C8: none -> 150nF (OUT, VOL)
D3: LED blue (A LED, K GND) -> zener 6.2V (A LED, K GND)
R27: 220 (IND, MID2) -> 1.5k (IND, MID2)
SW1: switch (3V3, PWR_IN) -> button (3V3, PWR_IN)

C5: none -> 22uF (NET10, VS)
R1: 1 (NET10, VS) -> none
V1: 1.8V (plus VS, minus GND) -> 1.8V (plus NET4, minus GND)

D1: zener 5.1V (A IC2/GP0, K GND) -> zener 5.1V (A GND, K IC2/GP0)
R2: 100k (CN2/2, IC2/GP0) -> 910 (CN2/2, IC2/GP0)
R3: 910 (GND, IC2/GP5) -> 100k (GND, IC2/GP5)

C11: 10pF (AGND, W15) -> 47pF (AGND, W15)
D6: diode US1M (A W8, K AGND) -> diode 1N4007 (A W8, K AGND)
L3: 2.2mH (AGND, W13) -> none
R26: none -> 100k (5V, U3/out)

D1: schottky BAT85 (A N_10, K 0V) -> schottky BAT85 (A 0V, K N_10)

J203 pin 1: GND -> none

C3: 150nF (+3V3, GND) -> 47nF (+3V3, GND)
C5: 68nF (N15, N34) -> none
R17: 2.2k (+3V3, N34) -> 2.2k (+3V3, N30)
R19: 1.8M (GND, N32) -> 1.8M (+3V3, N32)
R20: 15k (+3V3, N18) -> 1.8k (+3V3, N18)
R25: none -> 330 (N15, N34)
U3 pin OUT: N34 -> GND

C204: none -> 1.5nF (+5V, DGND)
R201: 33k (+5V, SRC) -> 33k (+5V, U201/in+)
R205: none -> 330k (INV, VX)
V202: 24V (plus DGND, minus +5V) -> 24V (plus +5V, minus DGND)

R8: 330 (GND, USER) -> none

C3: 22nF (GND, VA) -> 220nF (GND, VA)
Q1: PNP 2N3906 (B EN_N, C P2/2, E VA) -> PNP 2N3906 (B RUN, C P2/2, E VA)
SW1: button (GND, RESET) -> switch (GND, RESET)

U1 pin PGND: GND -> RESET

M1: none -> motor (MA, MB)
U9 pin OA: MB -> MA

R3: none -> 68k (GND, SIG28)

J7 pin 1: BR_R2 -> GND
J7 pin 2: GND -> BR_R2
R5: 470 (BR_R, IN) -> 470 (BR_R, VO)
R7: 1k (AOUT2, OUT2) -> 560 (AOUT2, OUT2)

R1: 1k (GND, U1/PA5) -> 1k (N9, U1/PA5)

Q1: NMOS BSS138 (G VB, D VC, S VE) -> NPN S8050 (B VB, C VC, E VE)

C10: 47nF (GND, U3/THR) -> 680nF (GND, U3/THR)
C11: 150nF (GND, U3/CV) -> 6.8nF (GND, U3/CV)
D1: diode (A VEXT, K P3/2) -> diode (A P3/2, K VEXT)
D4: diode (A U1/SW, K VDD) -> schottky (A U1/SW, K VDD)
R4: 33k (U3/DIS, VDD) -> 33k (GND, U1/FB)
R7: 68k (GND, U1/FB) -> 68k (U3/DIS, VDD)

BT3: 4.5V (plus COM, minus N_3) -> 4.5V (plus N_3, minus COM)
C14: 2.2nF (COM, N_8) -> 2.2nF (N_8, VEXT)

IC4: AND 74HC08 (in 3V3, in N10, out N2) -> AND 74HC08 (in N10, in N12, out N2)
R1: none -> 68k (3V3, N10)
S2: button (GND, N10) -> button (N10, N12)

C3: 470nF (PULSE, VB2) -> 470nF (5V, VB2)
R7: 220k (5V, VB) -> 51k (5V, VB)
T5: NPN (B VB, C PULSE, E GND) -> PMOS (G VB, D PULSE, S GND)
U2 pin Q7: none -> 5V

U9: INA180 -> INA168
^^^^^^^^
ACTIVITY ▸
Using the material above, return every line that holds the string "minus".

SOLUTION TO THE PROBLEM ▸
V1: 1.8V (plus VS, minus GND) -> 1.8V (plus NET4, minus GND)
V202: 24V (plus DGND, minus +5V) -> 24V (plus +5V, minus DGND)
BT3: 4.5V (plus COM, minus N_3) -> 4.5V (plus N_3, minus COM)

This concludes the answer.